• _Records for processing_:
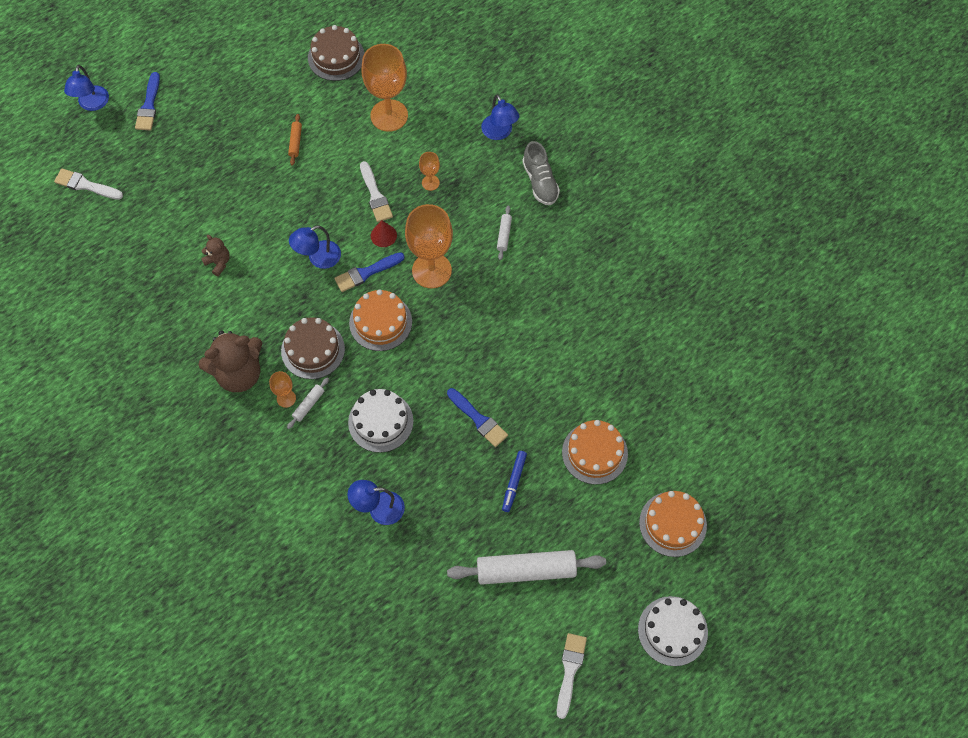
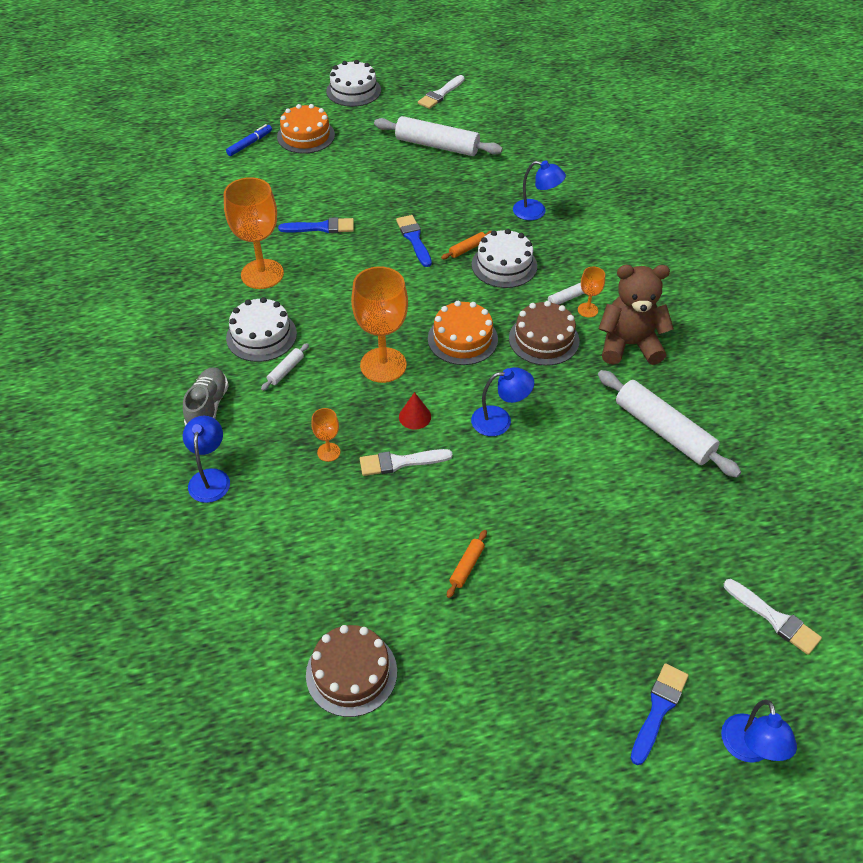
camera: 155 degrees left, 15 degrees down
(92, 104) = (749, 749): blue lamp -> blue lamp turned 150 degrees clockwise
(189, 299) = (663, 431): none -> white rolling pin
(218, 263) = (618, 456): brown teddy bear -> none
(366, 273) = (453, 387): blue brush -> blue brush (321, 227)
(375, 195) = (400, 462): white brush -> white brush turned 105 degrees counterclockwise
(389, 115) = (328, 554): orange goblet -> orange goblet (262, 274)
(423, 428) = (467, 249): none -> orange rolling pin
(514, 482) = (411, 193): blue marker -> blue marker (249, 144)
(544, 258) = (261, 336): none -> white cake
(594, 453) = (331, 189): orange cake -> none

• _Exercise requirements_: Scan the entries above. Copy each line that has the string "brush".

• _Problem solution_:
(366, 273) = (453, 387): blue brush -> blue brush (321, 227)
(375, 195) = (400, 462): white brush -> white brush turned 105 degrees counterclockwise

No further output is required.